[What to produce] One part of the entries below is wanted: the lines from the one containing "red spinning top: [142,260,208,321]" through the one containing "white spinning top: [170,215,223,271]". Write those out exactly and nothing else.

[Provided material]
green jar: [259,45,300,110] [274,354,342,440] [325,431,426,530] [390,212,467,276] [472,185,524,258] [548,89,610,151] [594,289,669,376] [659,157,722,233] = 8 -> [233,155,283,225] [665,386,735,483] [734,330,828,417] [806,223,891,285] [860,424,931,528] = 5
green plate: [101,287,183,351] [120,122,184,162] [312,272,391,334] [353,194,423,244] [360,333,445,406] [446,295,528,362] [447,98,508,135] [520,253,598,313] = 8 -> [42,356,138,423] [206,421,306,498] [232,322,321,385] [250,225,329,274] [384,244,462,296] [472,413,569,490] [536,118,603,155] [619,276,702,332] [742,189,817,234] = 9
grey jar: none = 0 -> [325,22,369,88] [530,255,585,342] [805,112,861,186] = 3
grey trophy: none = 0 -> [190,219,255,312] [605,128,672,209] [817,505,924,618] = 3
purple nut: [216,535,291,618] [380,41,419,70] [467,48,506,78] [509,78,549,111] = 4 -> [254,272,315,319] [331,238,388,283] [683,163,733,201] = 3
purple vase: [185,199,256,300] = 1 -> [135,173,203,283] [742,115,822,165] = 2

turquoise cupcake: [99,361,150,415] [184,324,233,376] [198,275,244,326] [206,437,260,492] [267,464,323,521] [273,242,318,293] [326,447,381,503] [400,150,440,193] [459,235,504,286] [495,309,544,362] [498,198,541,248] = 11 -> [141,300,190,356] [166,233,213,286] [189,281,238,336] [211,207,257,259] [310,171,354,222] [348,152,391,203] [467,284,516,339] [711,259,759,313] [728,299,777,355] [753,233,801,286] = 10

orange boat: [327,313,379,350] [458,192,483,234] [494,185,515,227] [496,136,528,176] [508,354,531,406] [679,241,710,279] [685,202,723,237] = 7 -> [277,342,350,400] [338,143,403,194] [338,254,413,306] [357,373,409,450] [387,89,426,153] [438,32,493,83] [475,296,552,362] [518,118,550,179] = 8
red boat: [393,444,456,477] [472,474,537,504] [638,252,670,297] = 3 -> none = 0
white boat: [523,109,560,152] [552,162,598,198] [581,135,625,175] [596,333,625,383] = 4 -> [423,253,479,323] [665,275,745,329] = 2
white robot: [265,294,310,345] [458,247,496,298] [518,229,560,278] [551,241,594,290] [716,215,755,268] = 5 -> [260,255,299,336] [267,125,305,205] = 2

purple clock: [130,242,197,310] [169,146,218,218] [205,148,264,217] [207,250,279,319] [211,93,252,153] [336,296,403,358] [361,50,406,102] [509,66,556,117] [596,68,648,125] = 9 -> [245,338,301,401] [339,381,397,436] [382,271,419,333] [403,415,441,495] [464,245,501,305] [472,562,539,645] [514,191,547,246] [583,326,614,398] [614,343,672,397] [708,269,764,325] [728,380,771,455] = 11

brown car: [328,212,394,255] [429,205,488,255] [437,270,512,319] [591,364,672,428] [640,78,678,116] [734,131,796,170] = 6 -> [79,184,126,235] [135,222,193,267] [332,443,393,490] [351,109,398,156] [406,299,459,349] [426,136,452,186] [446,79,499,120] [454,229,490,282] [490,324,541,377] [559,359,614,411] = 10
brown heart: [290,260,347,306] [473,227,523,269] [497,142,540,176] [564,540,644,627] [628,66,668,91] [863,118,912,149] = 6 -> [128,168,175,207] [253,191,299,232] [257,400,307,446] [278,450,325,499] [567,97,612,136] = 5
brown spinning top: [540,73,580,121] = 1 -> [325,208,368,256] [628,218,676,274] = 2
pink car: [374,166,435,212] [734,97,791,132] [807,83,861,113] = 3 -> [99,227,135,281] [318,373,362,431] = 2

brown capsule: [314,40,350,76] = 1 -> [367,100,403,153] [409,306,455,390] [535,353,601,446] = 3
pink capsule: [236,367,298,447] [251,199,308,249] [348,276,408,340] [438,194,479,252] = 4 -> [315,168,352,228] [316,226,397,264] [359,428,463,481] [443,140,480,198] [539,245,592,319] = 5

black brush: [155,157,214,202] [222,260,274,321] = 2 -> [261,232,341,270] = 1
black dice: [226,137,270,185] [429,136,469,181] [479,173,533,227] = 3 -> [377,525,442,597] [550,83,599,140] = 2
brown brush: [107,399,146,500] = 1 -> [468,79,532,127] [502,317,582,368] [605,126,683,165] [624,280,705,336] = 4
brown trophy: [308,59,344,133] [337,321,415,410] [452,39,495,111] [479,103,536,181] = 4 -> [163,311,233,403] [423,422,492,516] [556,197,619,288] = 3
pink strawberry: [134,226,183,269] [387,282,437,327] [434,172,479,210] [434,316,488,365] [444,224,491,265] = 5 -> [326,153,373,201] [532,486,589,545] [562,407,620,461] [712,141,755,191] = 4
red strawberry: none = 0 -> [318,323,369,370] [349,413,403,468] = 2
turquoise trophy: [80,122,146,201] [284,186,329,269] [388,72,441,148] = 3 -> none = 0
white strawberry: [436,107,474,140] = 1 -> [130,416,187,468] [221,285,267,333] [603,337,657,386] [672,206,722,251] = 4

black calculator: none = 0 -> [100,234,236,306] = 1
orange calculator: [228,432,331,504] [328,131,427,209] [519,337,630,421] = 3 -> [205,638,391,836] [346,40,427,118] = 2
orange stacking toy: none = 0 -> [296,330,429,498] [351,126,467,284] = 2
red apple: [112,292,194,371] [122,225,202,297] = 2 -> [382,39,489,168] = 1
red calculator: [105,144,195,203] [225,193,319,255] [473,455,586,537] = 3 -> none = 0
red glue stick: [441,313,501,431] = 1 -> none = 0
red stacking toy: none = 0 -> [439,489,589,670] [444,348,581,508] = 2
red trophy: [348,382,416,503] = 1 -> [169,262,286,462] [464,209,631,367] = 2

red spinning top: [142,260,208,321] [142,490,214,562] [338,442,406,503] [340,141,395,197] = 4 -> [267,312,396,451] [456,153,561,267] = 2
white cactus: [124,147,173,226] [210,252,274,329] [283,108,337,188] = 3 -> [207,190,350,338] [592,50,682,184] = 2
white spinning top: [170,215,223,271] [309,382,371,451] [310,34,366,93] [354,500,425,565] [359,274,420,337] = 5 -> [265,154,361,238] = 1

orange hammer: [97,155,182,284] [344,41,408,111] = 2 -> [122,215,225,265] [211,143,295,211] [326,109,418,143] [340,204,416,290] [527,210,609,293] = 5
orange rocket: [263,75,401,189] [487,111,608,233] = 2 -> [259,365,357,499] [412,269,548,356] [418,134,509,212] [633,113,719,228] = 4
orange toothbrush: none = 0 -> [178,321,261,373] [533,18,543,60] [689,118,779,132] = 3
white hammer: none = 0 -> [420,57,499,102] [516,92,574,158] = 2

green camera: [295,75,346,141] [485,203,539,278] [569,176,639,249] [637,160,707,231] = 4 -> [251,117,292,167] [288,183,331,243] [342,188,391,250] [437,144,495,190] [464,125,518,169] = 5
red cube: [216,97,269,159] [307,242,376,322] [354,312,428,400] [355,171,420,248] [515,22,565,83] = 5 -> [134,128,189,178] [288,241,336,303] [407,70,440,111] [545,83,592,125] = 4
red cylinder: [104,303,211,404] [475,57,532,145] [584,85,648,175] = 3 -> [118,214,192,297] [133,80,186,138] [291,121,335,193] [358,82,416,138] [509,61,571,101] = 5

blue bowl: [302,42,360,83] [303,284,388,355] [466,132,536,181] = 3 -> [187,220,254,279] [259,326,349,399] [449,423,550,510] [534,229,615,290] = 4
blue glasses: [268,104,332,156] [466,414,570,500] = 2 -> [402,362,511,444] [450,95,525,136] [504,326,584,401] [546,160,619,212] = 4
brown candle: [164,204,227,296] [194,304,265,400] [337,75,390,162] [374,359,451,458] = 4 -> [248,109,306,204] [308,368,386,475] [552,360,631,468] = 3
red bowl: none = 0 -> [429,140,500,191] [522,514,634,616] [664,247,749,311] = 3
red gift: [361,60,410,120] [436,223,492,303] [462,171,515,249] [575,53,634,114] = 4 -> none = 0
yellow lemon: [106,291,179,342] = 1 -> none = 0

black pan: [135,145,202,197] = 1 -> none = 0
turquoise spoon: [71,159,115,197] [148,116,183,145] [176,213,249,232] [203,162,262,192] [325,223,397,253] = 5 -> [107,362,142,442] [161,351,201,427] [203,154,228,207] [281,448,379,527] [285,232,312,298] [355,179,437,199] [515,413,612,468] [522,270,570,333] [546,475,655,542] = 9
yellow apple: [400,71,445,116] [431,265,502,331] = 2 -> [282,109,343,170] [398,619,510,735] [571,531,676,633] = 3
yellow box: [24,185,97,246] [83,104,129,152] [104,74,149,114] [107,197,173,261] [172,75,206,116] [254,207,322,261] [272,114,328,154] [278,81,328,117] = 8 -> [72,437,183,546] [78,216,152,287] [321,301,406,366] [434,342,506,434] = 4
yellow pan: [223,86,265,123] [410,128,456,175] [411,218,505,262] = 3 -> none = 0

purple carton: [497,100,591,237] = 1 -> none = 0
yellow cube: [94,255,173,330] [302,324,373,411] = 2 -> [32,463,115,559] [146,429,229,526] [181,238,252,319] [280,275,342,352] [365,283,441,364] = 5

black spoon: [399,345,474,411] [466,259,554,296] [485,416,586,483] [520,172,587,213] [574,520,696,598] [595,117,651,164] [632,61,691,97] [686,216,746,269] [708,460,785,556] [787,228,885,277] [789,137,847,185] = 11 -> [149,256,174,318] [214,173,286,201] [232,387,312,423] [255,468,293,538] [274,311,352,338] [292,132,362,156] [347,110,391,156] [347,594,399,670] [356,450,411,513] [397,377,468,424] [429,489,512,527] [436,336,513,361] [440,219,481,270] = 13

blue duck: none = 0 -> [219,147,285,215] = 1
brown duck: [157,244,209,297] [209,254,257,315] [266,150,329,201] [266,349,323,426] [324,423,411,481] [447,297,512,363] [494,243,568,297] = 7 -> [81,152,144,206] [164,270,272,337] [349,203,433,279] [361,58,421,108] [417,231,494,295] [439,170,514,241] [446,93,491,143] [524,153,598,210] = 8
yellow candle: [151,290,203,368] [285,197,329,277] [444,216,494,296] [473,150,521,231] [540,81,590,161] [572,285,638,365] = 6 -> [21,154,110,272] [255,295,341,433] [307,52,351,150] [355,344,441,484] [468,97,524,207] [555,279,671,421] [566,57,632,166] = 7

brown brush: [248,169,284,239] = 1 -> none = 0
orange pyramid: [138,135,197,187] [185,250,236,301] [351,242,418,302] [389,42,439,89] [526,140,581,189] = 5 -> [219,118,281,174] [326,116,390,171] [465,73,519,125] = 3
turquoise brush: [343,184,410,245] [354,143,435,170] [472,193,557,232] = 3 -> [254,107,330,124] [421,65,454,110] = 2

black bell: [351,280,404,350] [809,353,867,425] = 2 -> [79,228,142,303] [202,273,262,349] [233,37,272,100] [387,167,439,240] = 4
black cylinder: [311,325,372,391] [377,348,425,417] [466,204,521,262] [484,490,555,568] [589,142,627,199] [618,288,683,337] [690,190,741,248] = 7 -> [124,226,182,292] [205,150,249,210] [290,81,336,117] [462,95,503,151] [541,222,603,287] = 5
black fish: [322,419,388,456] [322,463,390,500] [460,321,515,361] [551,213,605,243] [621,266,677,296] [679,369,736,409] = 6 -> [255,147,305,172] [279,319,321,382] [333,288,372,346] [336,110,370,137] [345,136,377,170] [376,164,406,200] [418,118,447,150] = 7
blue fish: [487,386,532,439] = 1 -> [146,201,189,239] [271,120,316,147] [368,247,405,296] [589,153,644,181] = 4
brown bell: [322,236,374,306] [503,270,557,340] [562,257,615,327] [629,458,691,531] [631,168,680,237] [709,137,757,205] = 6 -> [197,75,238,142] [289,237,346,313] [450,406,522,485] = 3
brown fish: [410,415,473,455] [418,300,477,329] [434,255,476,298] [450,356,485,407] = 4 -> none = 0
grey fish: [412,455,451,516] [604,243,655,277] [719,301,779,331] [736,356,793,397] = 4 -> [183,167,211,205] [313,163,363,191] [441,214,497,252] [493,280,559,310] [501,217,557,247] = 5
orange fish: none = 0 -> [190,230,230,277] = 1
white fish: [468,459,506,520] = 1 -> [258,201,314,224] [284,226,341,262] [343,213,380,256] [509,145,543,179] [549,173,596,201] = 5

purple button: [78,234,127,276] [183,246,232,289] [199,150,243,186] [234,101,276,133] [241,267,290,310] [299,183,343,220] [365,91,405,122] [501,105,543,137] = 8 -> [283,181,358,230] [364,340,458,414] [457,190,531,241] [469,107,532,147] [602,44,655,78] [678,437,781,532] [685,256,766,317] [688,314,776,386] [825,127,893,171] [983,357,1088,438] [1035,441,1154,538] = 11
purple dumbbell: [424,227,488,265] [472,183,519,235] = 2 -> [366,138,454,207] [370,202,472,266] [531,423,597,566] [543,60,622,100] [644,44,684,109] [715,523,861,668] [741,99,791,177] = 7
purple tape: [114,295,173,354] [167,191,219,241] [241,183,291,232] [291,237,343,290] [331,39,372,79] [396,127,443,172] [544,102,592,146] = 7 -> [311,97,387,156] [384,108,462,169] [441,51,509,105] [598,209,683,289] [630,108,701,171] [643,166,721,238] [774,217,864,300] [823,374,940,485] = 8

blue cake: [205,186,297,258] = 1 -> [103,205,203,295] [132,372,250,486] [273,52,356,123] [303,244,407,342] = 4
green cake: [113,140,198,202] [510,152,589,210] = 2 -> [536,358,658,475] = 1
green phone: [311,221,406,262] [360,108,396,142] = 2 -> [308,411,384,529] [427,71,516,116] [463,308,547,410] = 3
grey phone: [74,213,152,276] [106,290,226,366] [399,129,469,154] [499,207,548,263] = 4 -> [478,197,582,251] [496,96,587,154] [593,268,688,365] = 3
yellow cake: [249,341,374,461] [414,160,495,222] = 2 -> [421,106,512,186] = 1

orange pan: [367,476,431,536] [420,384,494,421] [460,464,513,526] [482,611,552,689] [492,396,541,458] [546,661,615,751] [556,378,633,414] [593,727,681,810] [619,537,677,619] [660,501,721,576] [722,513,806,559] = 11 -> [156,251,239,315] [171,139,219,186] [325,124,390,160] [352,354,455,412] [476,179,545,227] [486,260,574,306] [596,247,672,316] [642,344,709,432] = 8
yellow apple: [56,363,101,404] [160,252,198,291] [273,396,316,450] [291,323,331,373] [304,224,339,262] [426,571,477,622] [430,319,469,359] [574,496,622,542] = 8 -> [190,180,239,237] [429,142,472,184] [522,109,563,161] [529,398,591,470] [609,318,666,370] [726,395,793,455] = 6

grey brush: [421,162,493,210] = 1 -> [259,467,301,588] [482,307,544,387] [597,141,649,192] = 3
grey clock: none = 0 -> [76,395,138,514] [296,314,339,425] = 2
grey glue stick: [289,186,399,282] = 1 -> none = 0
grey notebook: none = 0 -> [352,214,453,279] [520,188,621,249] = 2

[Answer to the exercise]
red spinning top: [142,260,208,321] [142,490,214,562] [338,442,406,503] [340,141,395,197] = 4 -> [267,312,396,451] [456,153,561,267] = 2
white cactus: [124,147,173,226] [210,252,274,329] [283,108,337,188] = 3 -> [207,190,350,338] [592,50,682,184] = 2
white spinning top: [170,215,223,271] [309,382,371,451] [310,34,366,93] [354,500,425,565] [359,274,420,337] = 5 -> [265,154,361,238] = 1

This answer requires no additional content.